Items listed in a dataset:
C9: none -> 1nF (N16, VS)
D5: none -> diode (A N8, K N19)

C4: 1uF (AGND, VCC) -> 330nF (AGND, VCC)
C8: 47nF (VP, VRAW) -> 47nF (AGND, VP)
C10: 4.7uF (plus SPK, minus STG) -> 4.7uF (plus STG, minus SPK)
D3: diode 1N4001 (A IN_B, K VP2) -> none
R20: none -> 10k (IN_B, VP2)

» **ACTIVITY**
Each line above must be output exactly as it stands.

» **REPLY TO THE EXERCISE**
C9: none -> 1nF (N16, VS)
D5: none -> diode (A N8, K N19)

C4: 1uF (AGND, VCC) -> 330nF (AGND, VCC)
C8: 47nF (VP, VRAW) -> 47nF (AGND, VP)
C10: 4.7uF (plus SPK, minus STG) -> 4.7uF (plus STG, minus SPK)
D3: diode 1N4001 (A IN_B, K VP2) -> none
R20: none -> 10k (IN_B, VP2)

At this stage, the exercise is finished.